_WORK INSTRUCTIONS_: Return, from the listing below, every line that includes "none".

_DATA TO USE_:
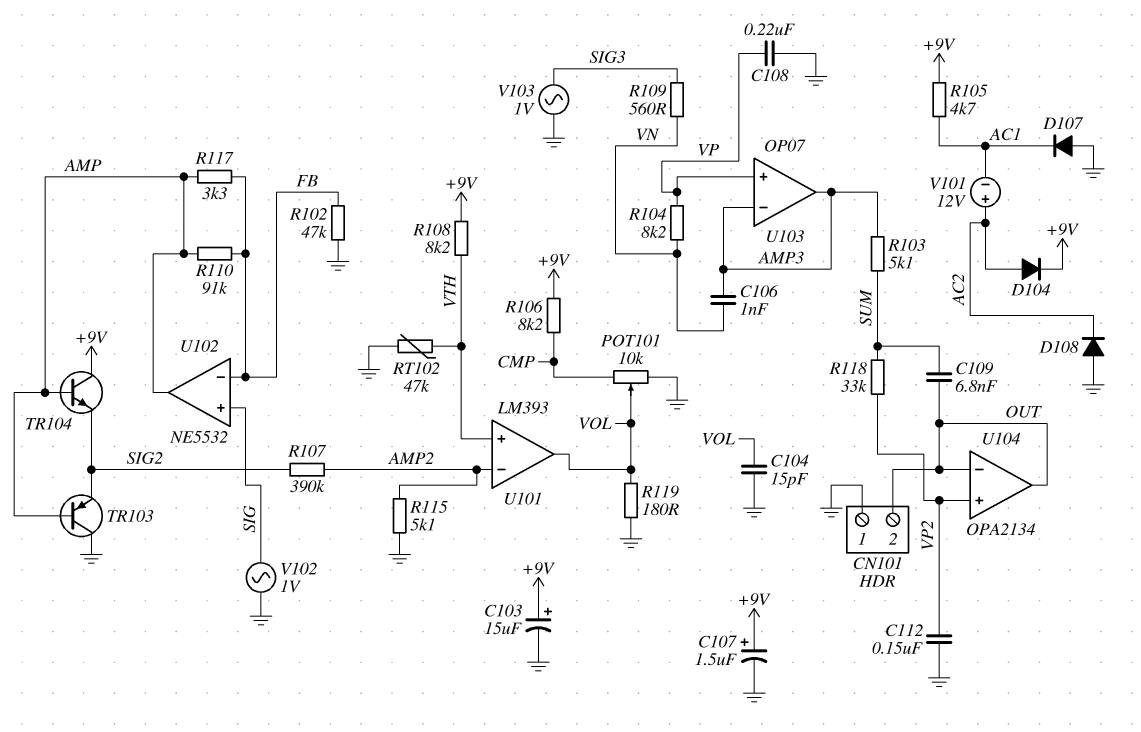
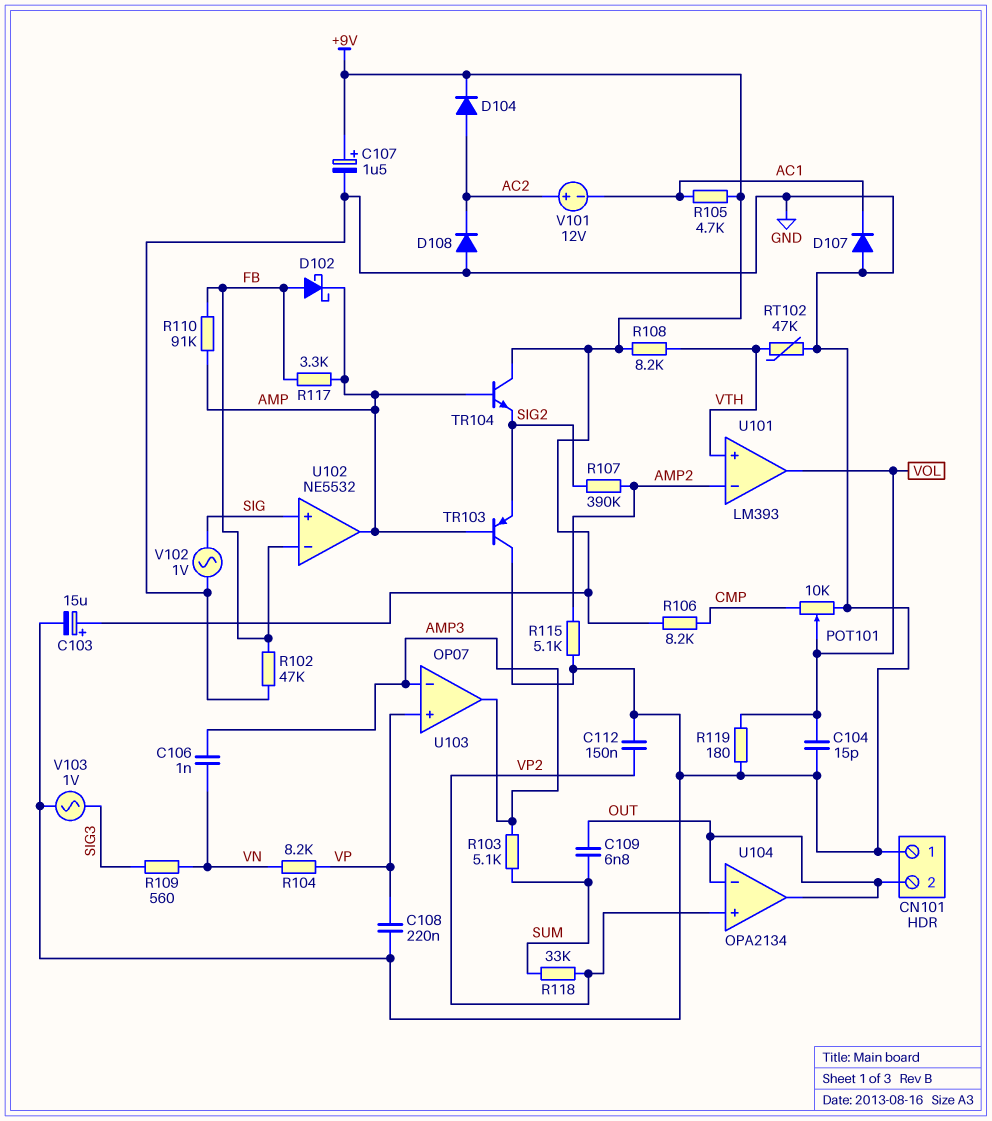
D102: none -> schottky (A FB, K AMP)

==

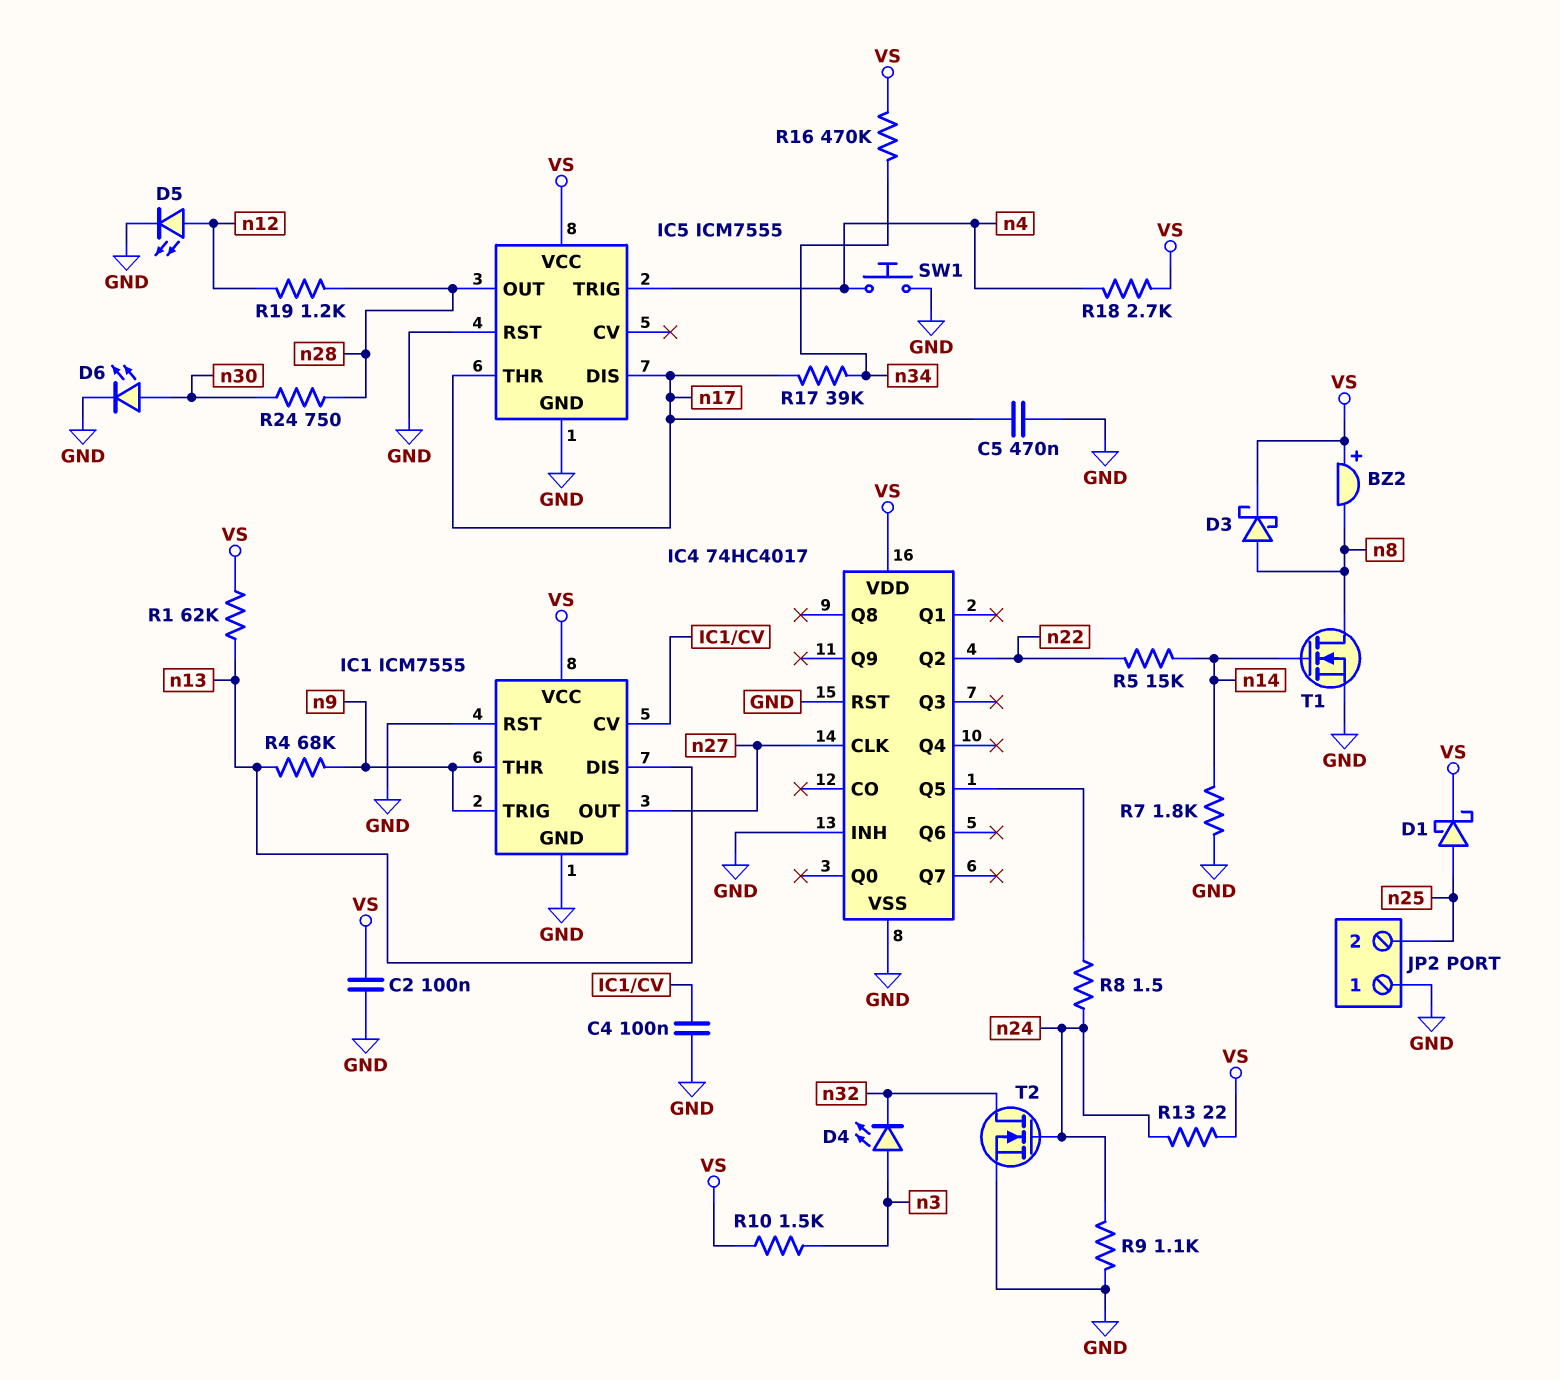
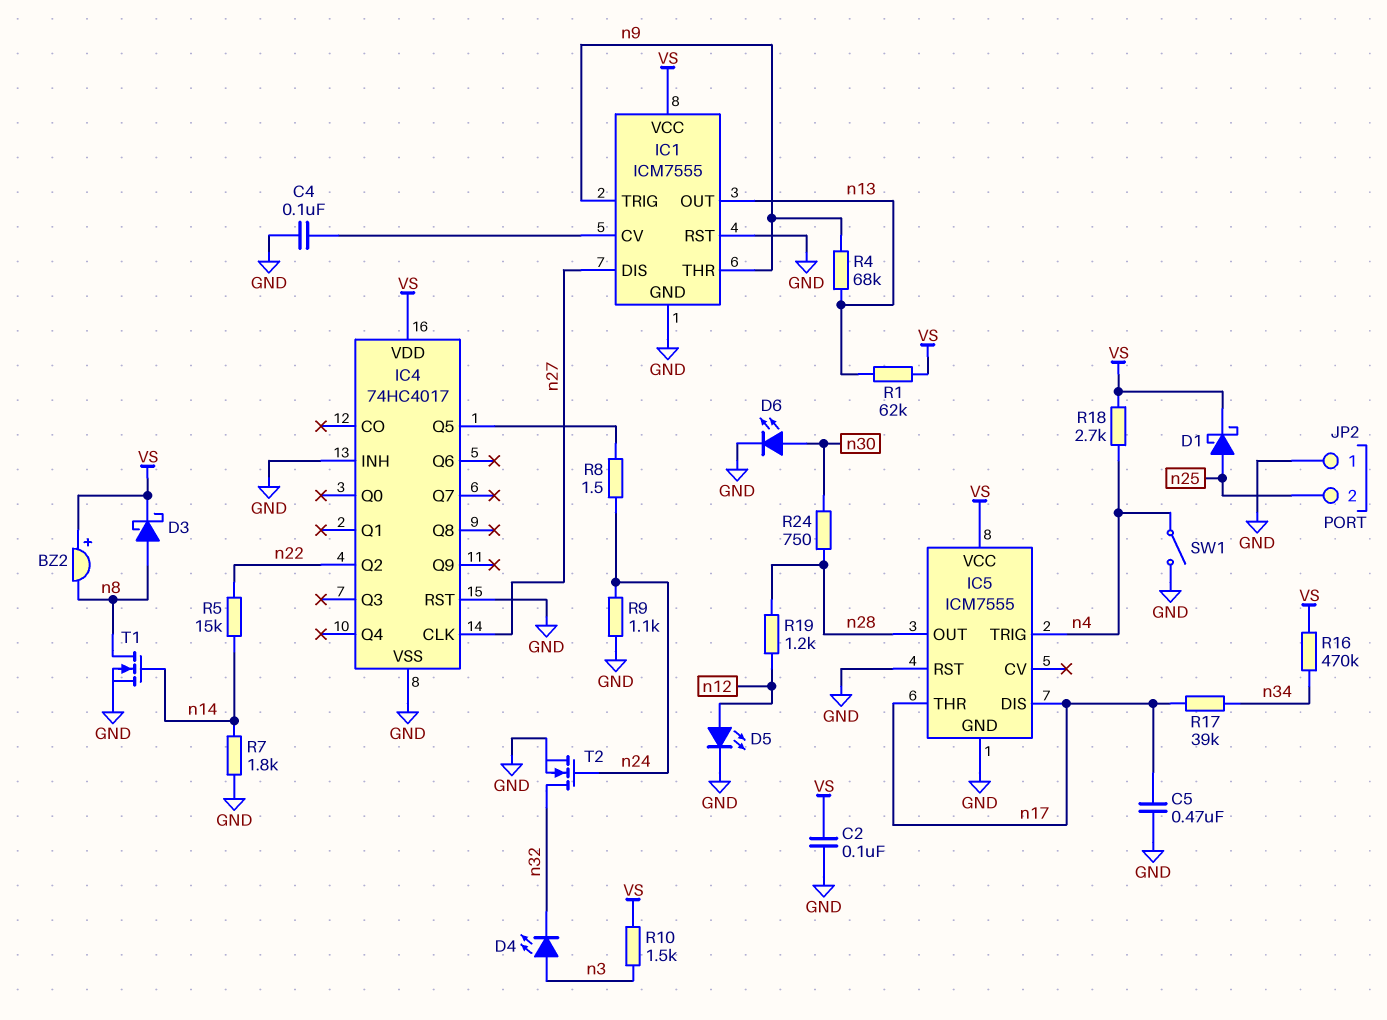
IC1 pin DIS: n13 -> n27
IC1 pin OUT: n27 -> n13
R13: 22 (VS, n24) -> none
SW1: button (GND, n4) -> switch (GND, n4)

_EXERCISE SOLUTION_:
D102: none -> schottky (A FB, K AMP)
R13: 22 (VS, n24) -> none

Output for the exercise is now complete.